→ Work order: Please show every line from the entries that carries the word "none".

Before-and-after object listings
========================================================================

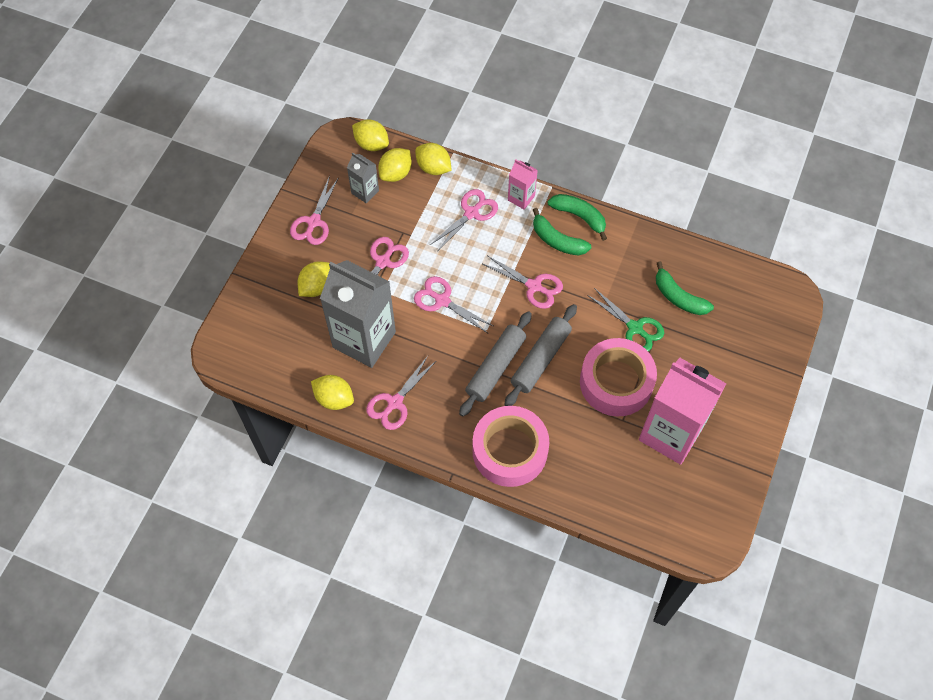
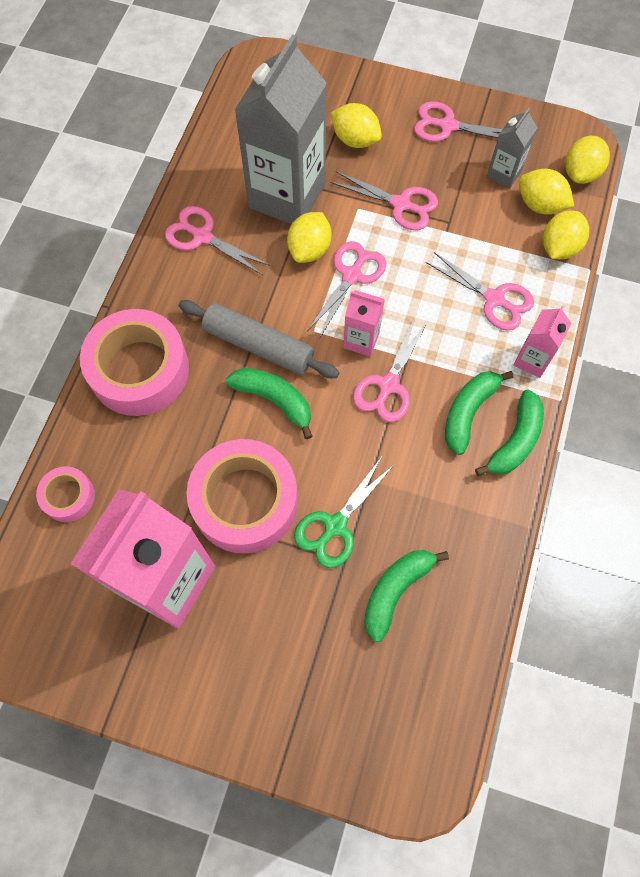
camera: 85 degrees right, 5 degrees up
(334, 398) = (205, 174): yellow lemon -> yellow lemon (309, 249)
(497, 299) = (361, 340): none -> pink carton
(540, 359) = (274, 400): grey rolling pin -> green banana
(609, 500) = (68, 496): none -> pink tape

========================================================================

→ Written answer:
(497, 299) = (361, 340): none -> pink carton
(609, 500) = (68, 496): none -> pink tape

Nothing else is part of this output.